» **DATA**
§ §

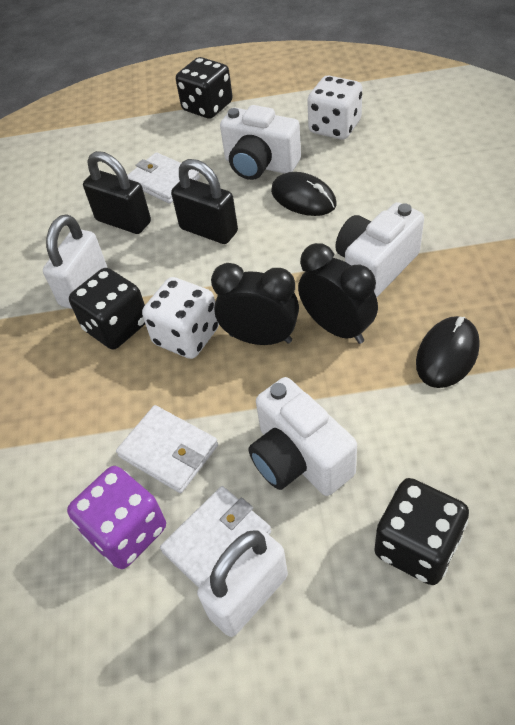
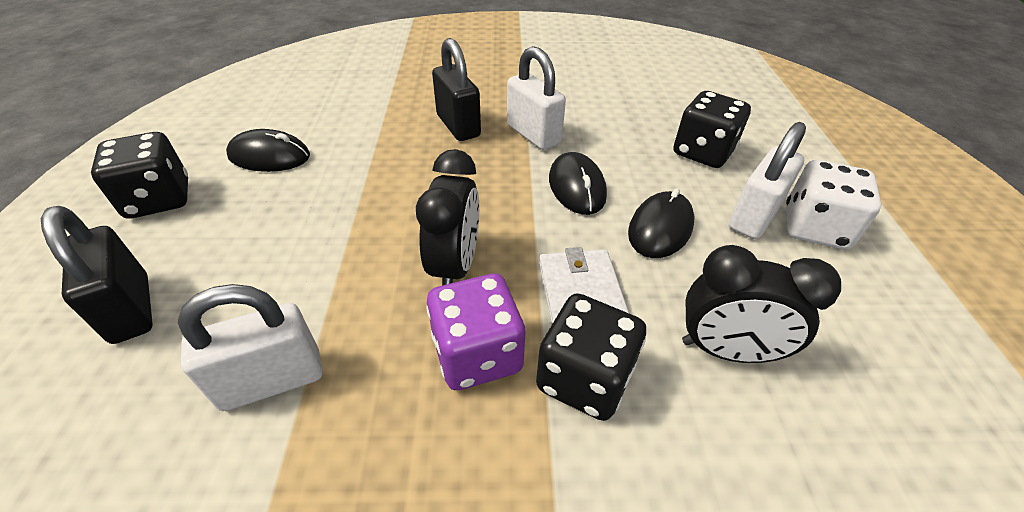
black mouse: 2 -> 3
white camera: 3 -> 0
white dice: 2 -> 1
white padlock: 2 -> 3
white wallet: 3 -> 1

§ §

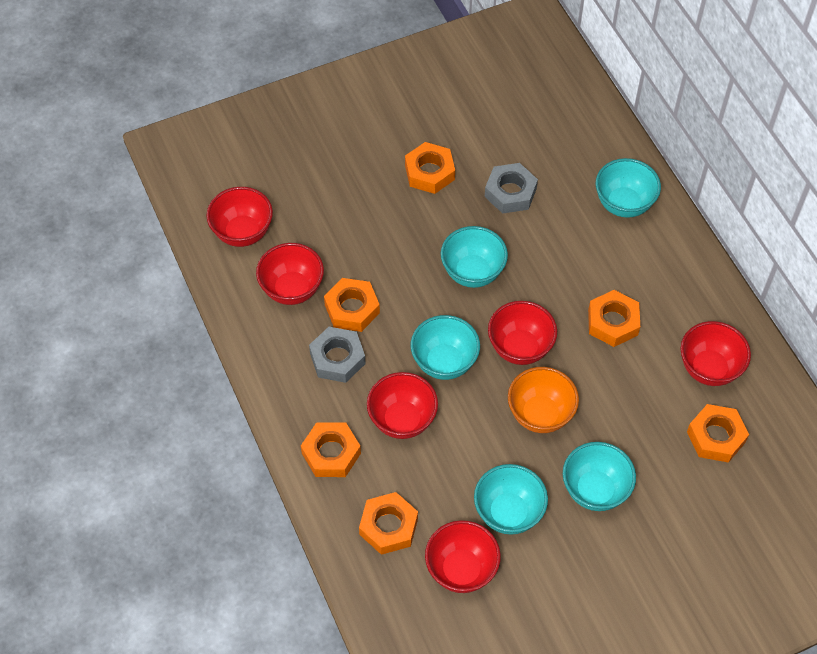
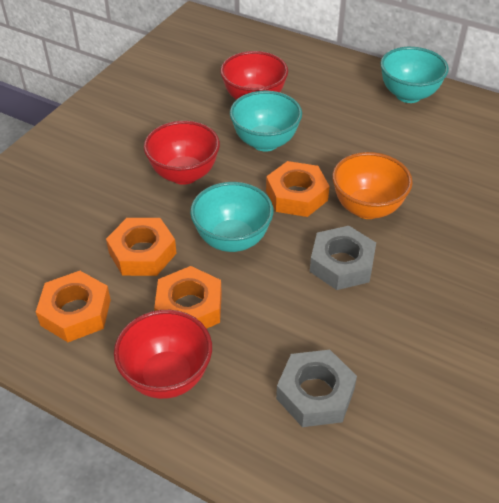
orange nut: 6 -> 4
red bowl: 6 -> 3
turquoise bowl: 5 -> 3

§ §

» **YOUR ASSIGNMENT**
Take the entries above and return only the lines from the one with "white camera: 3 -> 0" to the one with "white wallet: 3 -> 1", both included, unchanged.

» **TASK RESPONSE**
white camera: 3 -> 0
white dice: 2 -> 1
white padlock: 2 -> 3
white wallet: 3 -> 1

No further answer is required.